_TASK GOAL_. Return the listing below exactly as it stands. Pictures stay out.

_DATASET EXTRACT_.

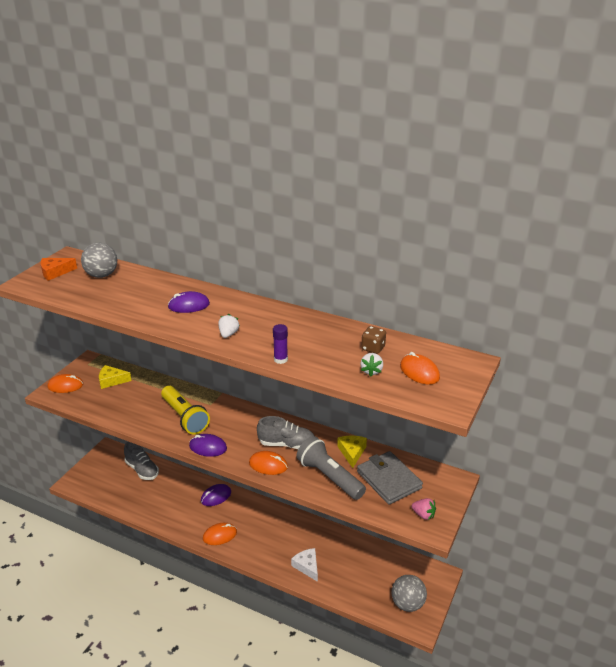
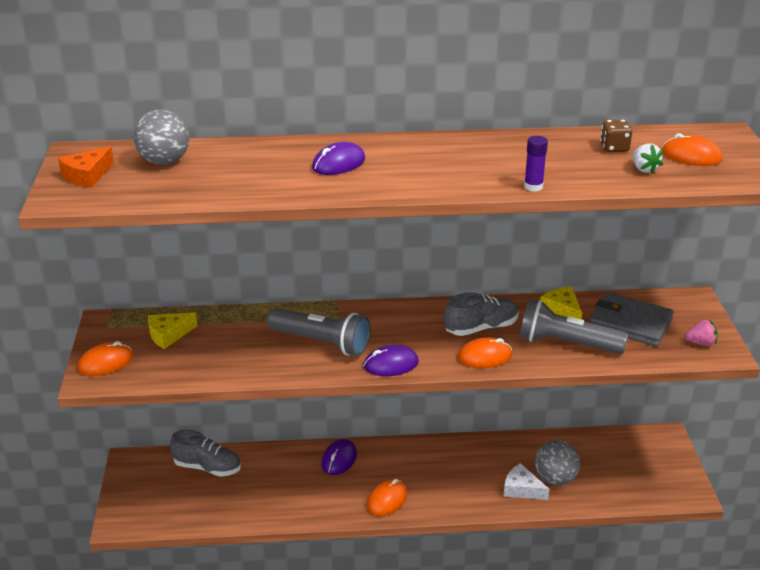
camera: 30 degrees left, 0 degrees up
(184, 417) = (322, 343): yellow flashlight -> grey flashlight
(228, 334) = (434, 179): white strawberry -> none
(407, 604) = (661, 479): grey ball -> grey ball (555, 479)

_THE COMPLETED TASK_.
camera: 30 degrees left, 0 degrees up
(184, 417) = (322, 343): yellow flashlight -> grey flashlight
(228, 334) = (434, 179): white strawberry -> none
(407, 604) = (661, 479): grey ball -> grey ball (555, 479)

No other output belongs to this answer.